-- Exercise prompt --
Please return the lines of the data below, word for word, from the first line through the line containing "brown semicircle: (252, 426)".

-- Data supplied --

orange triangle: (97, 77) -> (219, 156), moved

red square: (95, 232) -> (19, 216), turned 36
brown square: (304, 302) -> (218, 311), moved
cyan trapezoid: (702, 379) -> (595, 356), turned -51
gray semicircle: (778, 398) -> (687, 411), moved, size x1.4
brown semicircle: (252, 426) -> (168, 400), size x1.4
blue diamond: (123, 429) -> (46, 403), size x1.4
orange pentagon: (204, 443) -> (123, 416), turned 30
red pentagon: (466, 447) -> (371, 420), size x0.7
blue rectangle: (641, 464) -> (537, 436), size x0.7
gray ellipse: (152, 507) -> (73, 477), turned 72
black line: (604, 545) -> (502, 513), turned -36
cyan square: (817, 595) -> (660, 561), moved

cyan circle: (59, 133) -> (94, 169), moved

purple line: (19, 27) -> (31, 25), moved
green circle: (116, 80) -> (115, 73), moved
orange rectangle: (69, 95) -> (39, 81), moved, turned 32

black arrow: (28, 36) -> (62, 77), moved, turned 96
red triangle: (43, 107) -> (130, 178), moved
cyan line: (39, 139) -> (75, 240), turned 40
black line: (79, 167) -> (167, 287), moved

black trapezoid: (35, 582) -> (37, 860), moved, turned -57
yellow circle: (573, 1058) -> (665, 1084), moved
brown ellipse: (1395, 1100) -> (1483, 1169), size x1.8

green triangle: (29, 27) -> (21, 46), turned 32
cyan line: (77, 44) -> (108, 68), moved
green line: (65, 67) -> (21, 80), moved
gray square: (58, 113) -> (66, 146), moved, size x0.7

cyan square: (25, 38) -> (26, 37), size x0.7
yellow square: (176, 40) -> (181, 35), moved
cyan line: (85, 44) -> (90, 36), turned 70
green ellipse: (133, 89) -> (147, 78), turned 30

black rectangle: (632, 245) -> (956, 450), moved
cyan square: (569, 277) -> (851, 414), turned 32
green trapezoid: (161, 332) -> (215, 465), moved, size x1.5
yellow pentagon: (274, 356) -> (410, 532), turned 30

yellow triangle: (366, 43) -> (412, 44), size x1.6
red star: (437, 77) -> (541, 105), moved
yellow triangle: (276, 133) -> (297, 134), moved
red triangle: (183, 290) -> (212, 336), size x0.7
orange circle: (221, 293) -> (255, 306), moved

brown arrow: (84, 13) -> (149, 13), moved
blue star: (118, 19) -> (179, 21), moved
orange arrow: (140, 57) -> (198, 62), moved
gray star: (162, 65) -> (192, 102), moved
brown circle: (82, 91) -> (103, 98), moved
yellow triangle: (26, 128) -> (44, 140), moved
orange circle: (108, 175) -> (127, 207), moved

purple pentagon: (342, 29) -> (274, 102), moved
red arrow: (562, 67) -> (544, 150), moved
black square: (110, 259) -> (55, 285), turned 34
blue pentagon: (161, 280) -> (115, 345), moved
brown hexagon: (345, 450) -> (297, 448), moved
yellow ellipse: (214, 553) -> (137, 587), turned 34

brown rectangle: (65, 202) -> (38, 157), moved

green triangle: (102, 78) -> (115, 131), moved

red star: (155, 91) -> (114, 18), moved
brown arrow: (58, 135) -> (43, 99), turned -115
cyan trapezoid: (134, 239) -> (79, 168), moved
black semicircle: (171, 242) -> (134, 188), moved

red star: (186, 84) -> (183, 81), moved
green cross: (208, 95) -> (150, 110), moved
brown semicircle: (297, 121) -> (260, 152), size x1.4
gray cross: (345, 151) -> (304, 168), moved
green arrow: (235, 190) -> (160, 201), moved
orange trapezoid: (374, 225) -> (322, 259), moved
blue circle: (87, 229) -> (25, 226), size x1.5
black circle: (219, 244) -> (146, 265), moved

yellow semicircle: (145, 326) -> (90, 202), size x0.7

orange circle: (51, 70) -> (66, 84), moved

-- Finished exercise --
orange triangle: (97, 77) -> (219, 156), moved

red square: (95, 232) -> (19, 216), turned 36
brown square: (304, 302) -> (218, 311), moved
cyan trapezoid: (702, 379) -> (595, 356), turned -51
gray semicircle: (778, 398) -> (687, 411), moved, size x1.4
brown semicircle: (252, 426) -> (168, 400), size x1.4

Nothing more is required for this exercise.